*YOUR GOAL*:
Each line of the data must be written out again verbatim; no image belongs in the copy.

*DATA*:
——
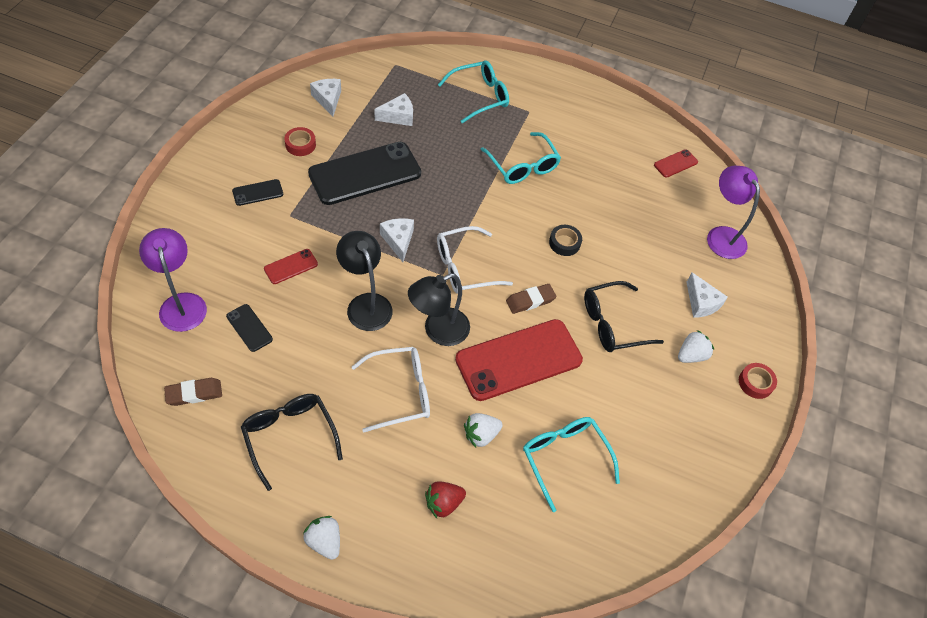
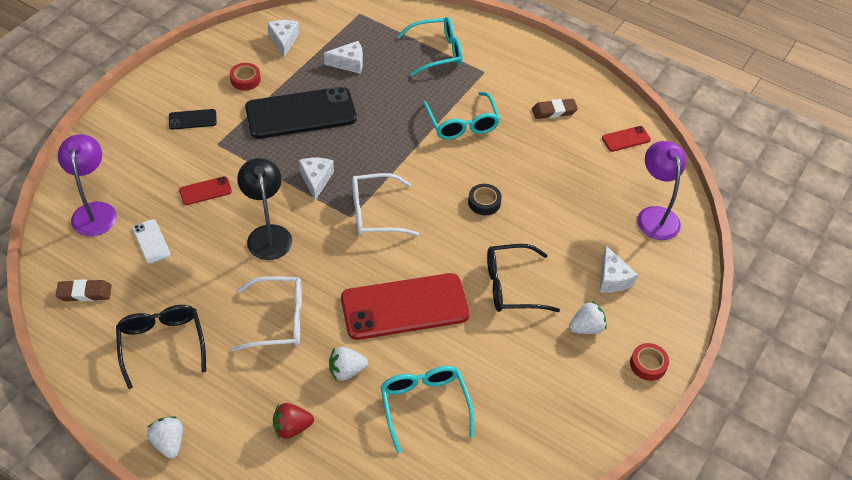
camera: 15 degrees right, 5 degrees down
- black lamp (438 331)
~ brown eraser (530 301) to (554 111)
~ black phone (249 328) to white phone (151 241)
——
*TASK ANSWER*:
camera: 15 degrees right, 5 degrees down
- black lamp (438 331)
~ brown eraser (530 301) to (554 111)
~ black phone (249 328) to white phone (151 241)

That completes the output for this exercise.